__TASK INSTRUCTIONS__
Report only the number of lines that contain the string "cheese" in the records below.

__DATA EXTRACT__

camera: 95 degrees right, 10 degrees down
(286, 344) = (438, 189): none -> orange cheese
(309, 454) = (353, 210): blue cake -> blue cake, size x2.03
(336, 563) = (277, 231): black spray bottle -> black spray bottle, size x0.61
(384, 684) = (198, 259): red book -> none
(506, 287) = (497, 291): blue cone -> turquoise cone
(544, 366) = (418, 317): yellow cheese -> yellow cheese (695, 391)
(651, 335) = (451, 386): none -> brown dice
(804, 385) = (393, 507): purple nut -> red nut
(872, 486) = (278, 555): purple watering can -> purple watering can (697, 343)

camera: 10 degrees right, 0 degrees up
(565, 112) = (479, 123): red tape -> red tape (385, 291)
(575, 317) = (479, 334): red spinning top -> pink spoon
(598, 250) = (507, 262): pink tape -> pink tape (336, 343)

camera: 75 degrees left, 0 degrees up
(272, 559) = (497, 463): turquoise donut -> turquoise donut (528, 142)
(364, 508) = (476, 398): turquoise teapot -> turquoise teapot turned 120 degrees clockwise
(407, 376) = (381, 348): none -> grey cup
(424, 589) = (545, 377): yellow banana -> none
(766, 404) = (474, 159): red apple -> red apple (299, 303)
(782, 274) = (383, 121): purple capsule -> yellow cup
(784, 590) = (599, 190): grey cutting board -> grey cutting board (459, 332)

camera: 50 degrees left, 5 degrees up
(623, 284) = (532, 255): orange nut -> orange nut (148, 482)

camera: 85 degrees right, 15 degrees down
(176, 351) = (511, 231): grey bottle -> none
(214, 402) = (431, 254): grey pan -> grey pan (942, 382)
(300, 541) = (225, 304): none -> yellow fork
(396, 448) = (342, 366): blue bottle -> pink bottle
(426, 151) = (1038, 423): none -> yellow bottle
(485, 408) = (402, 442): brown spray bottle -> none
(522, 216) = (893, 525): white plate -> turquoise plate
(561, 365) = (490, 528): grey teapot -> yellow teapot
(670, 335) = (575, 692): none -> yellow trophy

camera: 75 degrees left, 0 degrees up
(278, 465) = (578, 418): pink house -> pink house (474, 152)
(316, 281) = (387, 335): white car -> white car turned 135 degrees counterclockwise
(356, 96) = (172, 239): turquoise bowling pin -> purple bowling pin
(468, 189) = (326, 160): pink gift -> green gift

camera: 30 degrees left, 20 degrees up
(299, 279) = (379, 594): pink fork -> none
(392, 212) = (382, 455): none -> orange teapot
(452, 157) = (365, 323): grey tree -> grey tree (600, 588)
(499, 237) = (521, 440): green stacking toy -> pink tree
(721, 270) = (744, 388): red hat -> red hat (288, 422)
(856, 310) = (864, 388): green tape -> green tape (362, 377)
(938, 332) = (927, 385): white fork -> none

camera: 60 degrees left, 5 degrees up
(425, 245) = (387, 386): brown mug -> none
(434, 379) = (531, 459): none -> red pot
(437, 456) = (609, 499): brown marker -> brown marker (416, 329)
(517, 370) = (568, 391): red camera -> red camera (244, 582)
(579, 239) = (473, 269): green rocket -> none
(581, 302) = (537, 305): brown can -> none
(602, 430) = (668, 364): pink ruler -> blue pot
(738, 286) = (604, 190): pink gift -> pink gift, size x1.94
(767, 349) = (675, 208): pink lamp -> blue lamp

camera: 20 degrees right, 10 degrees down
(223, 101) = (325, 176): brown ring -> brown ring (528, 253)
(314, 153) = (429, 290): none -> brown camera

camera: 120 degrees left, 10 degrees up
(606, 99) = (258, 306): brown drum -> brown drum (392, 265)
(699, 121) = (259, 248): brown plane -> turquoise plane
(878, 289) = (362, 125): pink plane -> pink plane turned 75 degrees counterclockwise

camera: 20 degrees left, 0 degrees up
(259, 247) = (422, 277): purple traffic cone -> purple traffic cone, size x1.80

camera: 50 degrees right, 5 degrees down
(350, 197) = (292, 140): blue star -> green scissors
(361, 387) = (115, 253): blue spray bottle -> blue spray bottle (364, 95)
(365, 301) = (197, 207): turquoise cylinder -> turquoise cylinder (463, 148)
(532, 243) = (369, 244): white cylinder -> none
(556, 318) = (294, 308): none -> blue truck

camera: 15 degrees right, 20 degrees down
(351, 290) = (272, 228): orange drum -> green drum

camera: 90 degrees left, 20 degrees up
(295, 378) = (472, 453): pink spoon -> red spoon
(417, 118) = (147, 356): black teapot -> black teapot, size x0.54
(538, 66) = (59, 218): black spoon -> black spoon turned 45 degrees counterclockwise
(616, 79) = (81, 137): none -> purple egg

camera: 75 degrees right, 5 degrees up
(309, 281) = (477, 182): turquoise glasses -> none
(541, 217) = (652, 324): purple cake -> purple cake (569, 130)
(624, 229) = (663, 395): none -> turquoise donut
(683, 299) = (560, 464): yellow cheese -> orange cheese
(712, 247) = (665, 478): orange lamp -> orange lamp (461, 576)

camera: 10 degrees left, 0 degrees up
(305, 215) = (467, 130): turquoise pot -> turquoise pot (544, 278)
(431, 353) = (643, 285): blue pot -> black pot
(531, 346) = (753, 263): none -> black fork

__RESULT OF THIS EXERCISE__
3